- _Goal of the exercise_: Each record should be output exactly, with every character kept.

- _Object state change records_:
※ ※ ※

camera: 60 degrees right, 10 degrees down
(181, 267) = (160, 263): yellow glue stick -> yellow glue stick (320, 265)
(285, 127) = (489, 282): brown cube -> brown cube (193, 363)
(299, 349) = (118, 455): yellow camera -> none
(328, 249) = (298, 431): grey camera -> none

※ ※ ※

- _Task result_:
camera: 60 degrees right, 10 degrees down
(181, 267) = (160, 263): yellow glue stick -> yellow glue stick (320, 265)
(285, 127) = (489, 282): brown cube -> brown cube (193, 363)
(299, 349) = (118, 455): yellow camera -> none
(328, 249) = (298, 431): grey camera -> none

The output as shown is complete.